Object change descriptions:
Content starts

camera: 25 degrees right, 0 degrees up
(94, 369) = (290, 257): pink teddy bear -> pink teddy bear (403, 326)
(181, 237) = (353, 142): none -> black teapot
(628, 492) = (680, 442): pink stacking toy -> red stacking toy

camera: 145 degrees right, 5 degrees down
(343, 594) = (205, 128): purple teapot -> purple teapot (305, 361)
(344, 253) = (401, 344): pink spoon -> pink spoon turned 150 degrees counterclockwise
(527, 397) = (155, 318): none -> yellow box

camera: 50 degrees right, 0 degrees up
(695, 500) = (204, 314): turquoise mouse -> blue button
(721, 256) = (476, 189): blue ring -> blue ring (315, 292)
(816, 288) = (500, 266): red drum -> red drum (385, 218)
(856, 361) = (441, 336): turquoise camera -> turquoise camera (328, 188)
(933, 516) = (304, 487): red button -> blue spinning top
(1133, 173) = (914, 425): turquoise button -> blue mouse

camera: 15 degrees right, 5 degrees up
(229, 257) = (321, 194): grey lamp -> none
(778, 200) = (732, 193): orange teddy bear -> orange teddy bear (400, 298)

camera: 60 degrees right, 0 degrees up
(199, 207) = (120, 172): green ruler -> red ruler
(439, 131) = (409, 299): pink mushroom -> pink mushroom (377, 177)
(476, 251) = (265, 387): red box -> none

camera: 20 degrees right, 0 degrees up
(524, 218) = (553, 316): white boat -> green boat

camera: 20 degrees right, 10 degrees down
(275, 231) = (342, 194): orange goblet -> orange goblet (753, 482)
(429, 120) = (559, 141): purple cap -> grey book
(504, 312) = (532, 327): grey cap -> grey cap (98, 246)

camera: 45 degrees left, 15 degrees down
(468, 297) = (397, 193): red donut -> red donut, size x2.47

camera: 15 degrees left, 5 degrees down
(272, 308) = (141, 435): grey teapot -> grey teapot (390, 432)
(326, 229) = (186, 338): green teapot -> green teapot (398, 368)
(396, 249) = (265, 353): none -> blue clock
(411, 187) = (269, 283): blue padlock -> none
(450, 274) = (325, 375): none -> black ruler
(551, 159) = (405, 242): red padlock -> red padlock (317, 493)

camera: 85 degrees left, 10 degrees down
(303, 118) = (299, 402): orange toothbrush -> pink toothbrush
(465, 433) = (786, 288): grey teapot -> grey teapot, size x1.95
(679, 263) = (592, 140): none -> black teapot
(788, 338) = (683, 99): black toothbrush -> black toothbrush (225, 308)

Content ends

Work request:
Each entry should be retyped exactly as given.

Response below:
camera: 25 degrees right, 0 degrees up
(94, 369) = (290, 257): pink teddy bear -> pink teddy bear (403, 326)
(181, 237) = (353, 142): none -> black teapot
(628, 492) = (680, 442): pink stacking toy -> red stacking toy

camera: 145 degrees right, 5 degrees down
(343, 594) = (205, 128): purple teapot -> purple teapot (305, 361)
(344, 253) = (401, 344): pink spoon -> pink spoon turned 150 degrees counterclockwise
(527, 397) = (155, 318): none -> yellow box

camera: 50 degrees right, 0 degrees up
(695, 500) = (204, 314): turquoise mouse -> blue button
(721, 256) = (476, 189): blue ring -> blue ring (315, 292)
(816, 288) = (500, 266): red drum -> red drum (385, 218)
(856, 361) = (441, 336): turquoise camera -> turquoise camera (328, 188)
(933, 516) = (304, 487): red button -> blue spinning top
(1133, 173) = (914, 425): turquoise button -> blue mouse

camera: 15 degrees right, 5 degrees up
(229, 257) = (321, 194): grey lamp -> none
(778, 200) = (732, 193): orange teddy bear -> orange teddy bear (400, 298)

camera: 60 degrees right, 0 degrees up
(199, 207) = (120, 172): green ruler -> red ruler
(439, 131) = (409, 299): pink mushroom -> pink mushroom (377, 177)
(476, 251) = (265, 387): red box -> none

camera: 20 degrees right, 0 degrees up
(524, 218) = (553, 316): white boat -> green boat

camera: 20 degrees right, 10 degrees down
(275, 231) = (342, 194): orange goblet -> orange goblet (753, 482)
(429, 120) = (559, 141): purple cap -> grey book
(504, 312) = (532, 327): grey cap -> grey cap (98, 246)

camera: 45 degrees left, 15 degrees down
(468, 297) = (397, 193): red donut -> red donut, size x2.47

camera: 15 degrees left, 5 degrees down
(272, 308) = (141, 435): grey teapot -> grey teapot (390, 432)
(326, 229) = (186, 338): green teapot -> green teapot (398, 368)
(396, 249) = (265, 353): none -> blue clock
(411, 187) = (269, 283): blue padlock -> none
(450, 274) = (325, 375): none -> black ruler
(551, 159) = (405, 242): red padlock -> red padlock (317, 493)

camera: 85 degrees left, 10 degrees down
(303, 118) = (299, 402): orange toothbrush -> pink toothbrush
(465, 433) = (786, 288): grey teapot -> grey teapot, size x1.95
(679, 263) = (592, 140): none -> black teapot
(788, 338) = (683, 99): black toothbrush -> black toothbrush (225, 308)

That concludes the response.